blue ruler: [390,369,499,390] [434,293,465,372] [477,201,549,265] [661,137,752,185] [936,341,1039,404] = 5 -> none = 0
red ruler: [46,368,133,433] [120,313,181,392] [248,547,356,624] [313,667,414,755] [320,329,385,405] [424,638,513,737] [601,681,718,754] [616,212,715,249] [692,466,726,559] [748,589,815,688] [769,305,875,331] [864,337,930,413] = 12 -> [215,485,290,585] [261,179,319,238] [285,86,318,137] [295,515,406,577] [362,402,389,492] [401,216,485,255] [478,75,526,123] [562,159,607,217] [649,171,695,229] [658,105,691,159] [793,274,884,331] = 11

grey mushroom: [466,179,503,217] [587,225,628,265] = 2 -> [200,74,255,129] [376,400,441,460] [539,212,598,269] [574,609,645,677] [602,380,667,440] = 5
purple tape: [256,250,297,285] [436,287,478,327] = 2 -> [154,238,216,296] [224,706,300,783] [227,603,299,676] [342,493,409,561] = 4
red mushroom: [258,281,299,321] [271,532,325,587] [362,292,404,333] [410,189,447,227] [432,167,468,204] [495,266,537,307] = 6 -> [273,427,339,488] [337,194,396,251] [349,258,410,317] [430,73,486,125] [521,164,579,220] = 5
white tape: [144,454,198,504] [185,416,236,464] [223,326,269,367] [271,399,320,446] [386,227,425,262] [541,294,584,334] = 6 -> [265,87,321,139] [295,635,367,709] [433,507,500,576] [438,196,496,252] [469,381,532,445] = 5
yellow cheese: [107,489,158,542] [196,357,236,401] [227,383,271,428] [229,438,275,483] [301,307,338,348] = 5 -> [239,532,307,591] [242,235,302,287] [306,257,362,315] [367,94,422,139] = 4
▬▬▬▬▬▬▬▬▬▬
*WHAT IS EXPECTED*
Reproduce word for word the lines of the records above, beginning at the first and ending with the line where "red mushroom: [258,281,299,321]" appears, and nothing past it.

*SOLUTION TO THIS EXERCISE*
blue ruler: [390,369,499,390] [434,293,465,372] [477,201,549,265] [661,137,752,185] [936,341,1039,404] = 5 -> none = 0
red ruler: [46,368,133,433] [120,313,181,392] [248,547,356,624] [313,667,414,755] [320,329,385,405] [424,638,513,737] [601,681,718,754] [616,212,715,249] [692,466,726,559] [748,589,815,688] [769,305,875,331] [864,337,930,413] = 12 -> [215,485,290,585] [261,179,319,238] [285,86,318,137] [295,515,406,577] [362,402,389,492] [401,216,485,255] [478,75,526,123] [562,159,607,217] [649,171,695,229] [658,105,691,159] [793,274,884,331] = 11

grey mushroom: [466,179,503,217] [587,225,628,265] = 2 -> [200,74,255,129] [376,400,441,460] [539,212,598,269] [574,609,645,677] [602,380,667,440] = 5
purple tape: [256,250,297,285] [436,287,478,327] = 2 -> [154,238,216,296] [224,706,300,783] [227,603,299,676] [342,493,409,561] = 4
red mushroom: [258,281,299,321] [271,532,325,587] [362,292,404,333] [410,189,447,227] [432,167,468,204] [495,266,537,307] = 6 -> [273,427,339,488] [337,194,396,251] [349,258,410,317] [430,73,486,125] [521,164,579,220] = 5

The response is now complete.